EXERCISE GOAL:
Locate every line in the material below that contains the word "smaller" and copy each of those lines in full.

= = = = =

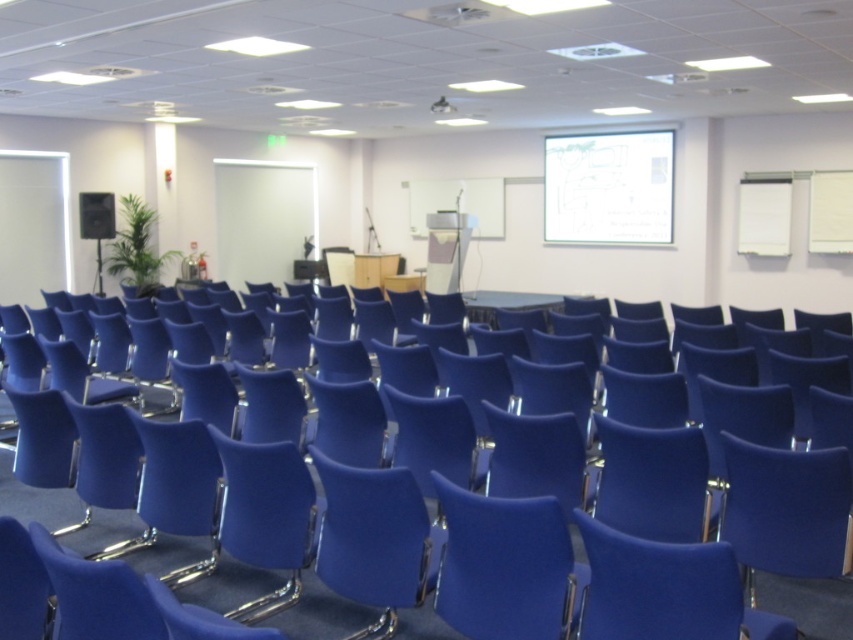
Question: Is matte blue chair at center to the right of white paper at upper center from the viewer's perspective?

Choices:
 (A) no
 (B) yes

Answer: (A)

Question: Estimate the real-world distances between objects in this image. Which object is closer to the white paper at upper center?

Choices:
 (A) matte black speaker at left
 (B) blue fabric swivel chair at center

Answer: (A)

Question: Which of the following is the closest to the observer?

Choices:
 (A) matte black speaker at left
 (B) matte blue chair at center

Answer: (B)

Question: Can you confirm if blue fabric swivel chair at center is positioned to the right of matte blue chair at center?

Choices:
 (A) yes
 (B) no

Answer: (A)

Question: Which object appears farthest from the camera in this image?

Choices:
 (A) matte black speaker at left
 (B) white paper at upper center
 (C) matte blue chair at center

Answer: (B)

Question: Is blue fabric swivel chair at center closer to the viewer compared to matte black speaker at left?

Choices:
 (A) no
 (B) yes

Answer: (B)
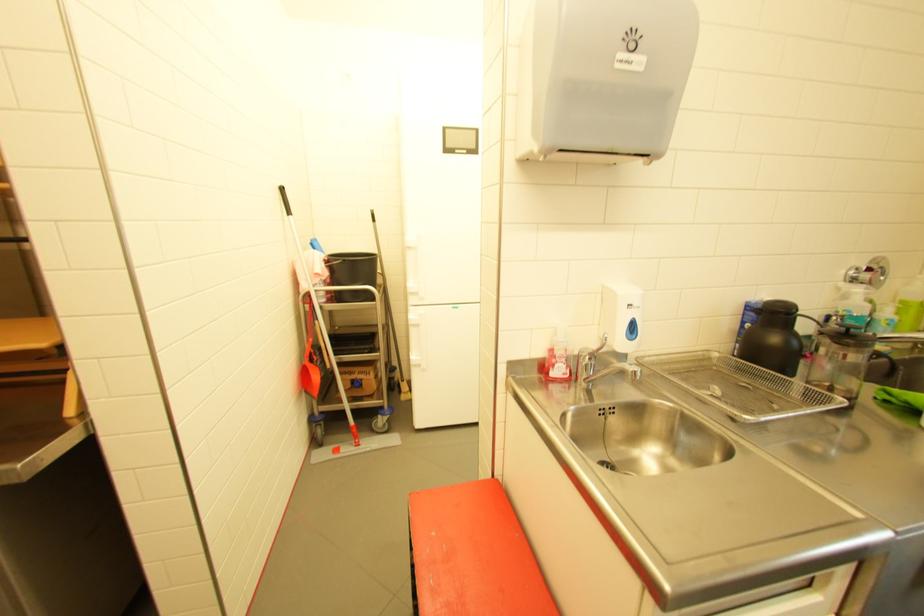
This screenshot has height=616, width=924. Describe the element at coordinates (773, 338) in the screenshot. I see `the glass pitcher handle` at that location.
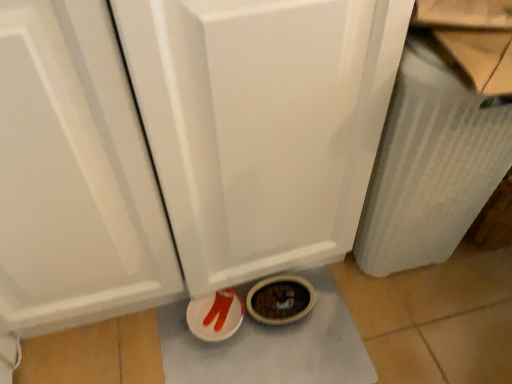
Question: From the image's perspective, is white textured bath mat at lower center over white textured radiator at right?

Choices:
 (A) no
 (B) yes

Answer: (A)

Question: Considering the relative sizes of white textured bath mat at lower center and white textured radiator at right in the image provided, is white textured bath mat at lower center shorter than white textured radiator at right?

Choices:
 (A) yes
 (B) no

Answer: (A)

Question: Can you confirm if white textured bath mat at lower center is bigger than white textured radiator at right?

Choices:
 (A) yes
 (B) no

Answer: (B)

Question: Is white textured bath mat at lower center taller than white textured radiator at right?

Choices:
 (A) no
 (B) yes

Answer: (A)

Question: Is white textured bath mat at lower center turned away from white textured radiator at right?

Choices:
 (A) no
 (B) yes

Answer: (A)

Question: In the image, is matte plastic shoes at lower center positioned in front of or behind white textured radiator at right?

Choices:
 (A) front
 (B) behind

Answer: (B)

Question: From the image's perspective, is matte plastic shoes at lower center located above or below white textured radiator at right?

Choices:
 (A) below
 (B) above

Answer: (A)

Question: From a real-world perspective, is matte plastic shoes at lower center above or below white textured radiator at right?

Choices:
 (A) above
 (B) below

Answer: (B)

Question: Would you say matte plastic shoes at lower center is inside or outside white textured radiator at right?

Choices:
 (A) outside
 (B) inside

Answer: (A)

Question: From a real-world perspective, is white textured radiator at right positioned above or below white textured bath mat at lower center?

Choices:
 (A) below
 (B) above

Answer: (B)

Question: Is point (391, 243) closer or farther from the camera than point (238, 367)?

Choices:
 (A) closer
 (B) farther

Answer: (B)

Question: From the image's perspective, is white textured radiator at right located above or below white textured bath mat at lower center?

Choices:
 (A) below
 (B) above

Answer: (B)

Question: Considering the positions of white textured radiator at right and white textured bath mat at lower center in the image, is white textured radiator at right bigger or smaller than white textured bath mat at lower center?

Choices:
 (A) big
 (B) small

Answer: (A)

Question: Considering the positions of white textured bath mat at lower center and matte plastic shoes at lower center in the image, is white textured bath mat at lower center wider or thinner than matte plastic shoes at lower center?

Choices:
 (A) wide
 (B) thin

Answer: (A)

Question: From a real-world perspective, is white textured bath mat at lower center above or below matte plastic shoes at lower center?

Choices:
 (A) above
 (B) below

Answer: (B)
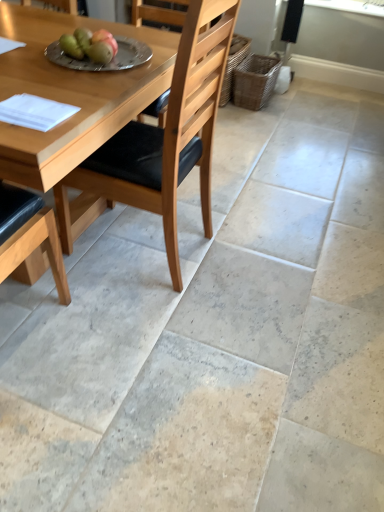
What are the coordinates of `free space in front of silver metallic plate at upper center` in the screenshot? It's located at (71, 79).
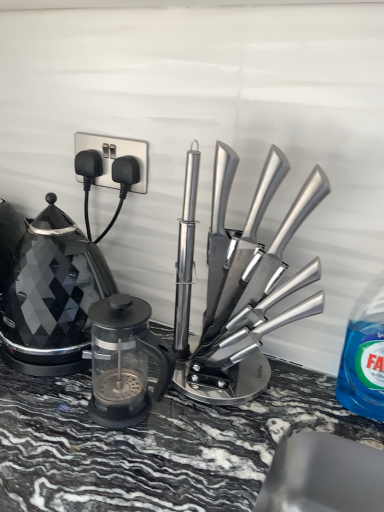
Question: Considering the relative positions of transparent glass french press at center, acting as the first kitchen appliance starting from the left, and blue translucent liquid at right in the image provided, is transparent glass french press at center, acting as the first kitchen appliance starting from the left, behind blue translucent liquid at right?

Choices:
 (A) yes
 (B) no

Answer: (B)

Question: Does transparent glass french press at center, which is counted as the second kitchen appliance, starting from the right, appear on the left side of blue translucent liquid at right?

Choices:
 (A) no
 (B) yes

Answer: (B)

Question: Is transparent glass french press at center, which is counted as the second kitchen appliance, starting from the right, oriented away from blue translucent liquid at right?

Choices:
 (A) yes
 (B) no

Answer: (B)

Question: Considering the relative sizes of transparent glass french press at center, which is counted as the second kitchen appliance, starting from the right, and blue translucent liquid at right in the image provided, is transparent glass french press at center, which is counted as the second kitchen appliance, starting from the right, smaller than blue translucent liquid at right?

Choices:
 (A) no
 (B) yes

Answer: (A)

Question: Can we say transparent glass french press at center, which is counted as the second kitchen appliance, starting from the right, lies outside blue translucent liquid at right?

Choices:
 (A) yes
 (B) no

Answer: (A)

Question: Looking at the image, does black glass kettle at left seem bigger or smaller compared to polished stainless steel knife block at center, the first kitchen appliance in the right-to-left sequence?

Choices:
 (A) small
 (B) big

Answer: (A)

Question: From the image's perspective, relative to polished stainless steel knife block at center, the first kitchen appliance in the right-to-left sequence, is black glass kettle at left above or below?

Choices:
 (A) above
 (B) below

Answer: (B)

Question: Is point (26, 298) closer or farther from the camera than point (291, 321)?

Choices:
 (A) farther
 (B) closer

Answer: (B)

Question: In terms of height, does black glass kettle at left look taller or shorter compared to polished stainless steel knife block at center, the first kitchen appliance in the right-to-left sequence?

Choices:
 (A) tall
 (B) short

Answer: (B)

Question: From a real-world perspective, relative to transparent glass french press at center, which is counted as the second kitchen appliance, starting from the right, is silver metallic plug at upper left vertically above or below?

Choices:
 (A) above
 (B) below

Answer: (A)

Question: Is silver metallic plug at upper left inside or outside of transparent glass french press at center, acting as the first kitchen appliance starting from the left?

Choices:
 (A) inside
 (B) outside

Answer: (B)

Question: Is silver metallic plug at upper left taller or shorter than transparent glass french press at center, which is counted as the second kitchen appliance, starting from the right?

Choices:
 (A) tall
 (B) short

Answer: (B)

Question: In terms of width, does silver metallic plug at upper left look wider or thinner when compared to transparent glass french press at center, acting as the first kitchen appliance starting from the left?

Choices:
 (A) thin
 (B) wide

Answer: (A)

Question: From the image's perspective, is black glass kettle at left positioned above or below silver metallic plug at upper left?

Choices:
 (A) above
 (B) below

Answer: (B)

Question: Looking at their shapes, would you say black glass kettle at left is wider or thinner than silver metallic plug at upper left?

Choices:
 (A) wide
 (B) thin

Answer: (A)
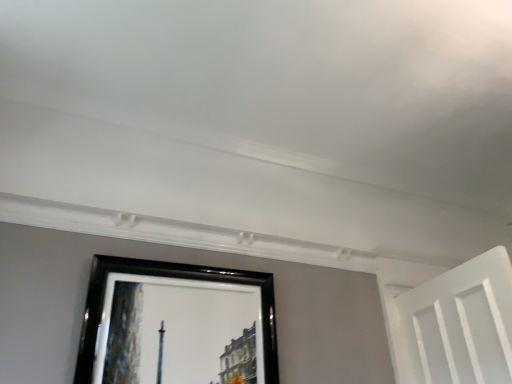
What do you see at coordinates (176, 324) in the screenshot? This screenshot has height=384, width=512. I see `black glossy picture frame at center` at bounding box center [176, 324].

Find the location of a particular element. black glossy picture frame at center is located at coordinates (176, 324).

Locate an element on the screen. The width and height of the screenshot is (512, 384). black glossy picture frame at center is located at coordinates (176, 324).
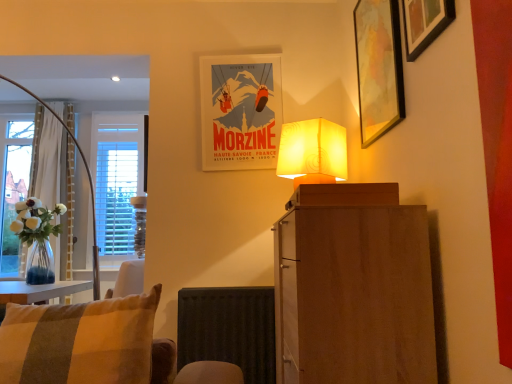
Question: Which direction should I rotate to look at matte paper poster at upper center, the third picture frame viewed from the right?

Choices:
 (A) left
 (B) right

Answer: (A)

Question: Should I look upward or downward to see black matte radiator at lower center?

Choices:
 (A) up
 (B) down

Answer: (B)

Question: Considering the relative sizes of striped fabric cushion at lower left and wooden picture frame at upper right, the second picture frame in the right-to-left sequence, in the image provided, is striped fabric cushion at lower left taller than wooden picture frame at upper right, the second picture frame in the right-to-left sequence,?

Choices:
 (A) yes
 (B) no

Answer: (B)

Question: Is striped fabric cushion at lower left positioned behind wooden picture frame at upper right, which is counted as the second picture frame, starting from the left?

Choices:
 (A) yes
 (B) no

= = = = =

TASK SOLUTION:
Question: Considering the positions of white textured radiator at right and white textured bath mat at lower center in the image, is white textured radiator at right bigger or smaller than white textured bath mat at lower center?
Question: Considering the relative sizes of transparent glass french press at center, which is counted as the second kitchen appliance, starting from the right, and blue translucent liquid at right in the image provided, is transparent glass french press at center, which is counted as the second kitchen appliance, starting from the right, smaller than blue translucent liquid at right?
Question: Looking at the image, does black glass kettle at left seem bigger or smaller compared to polished stainless steel knife block at center, the first kitchen appliance in the right-to-left sequence?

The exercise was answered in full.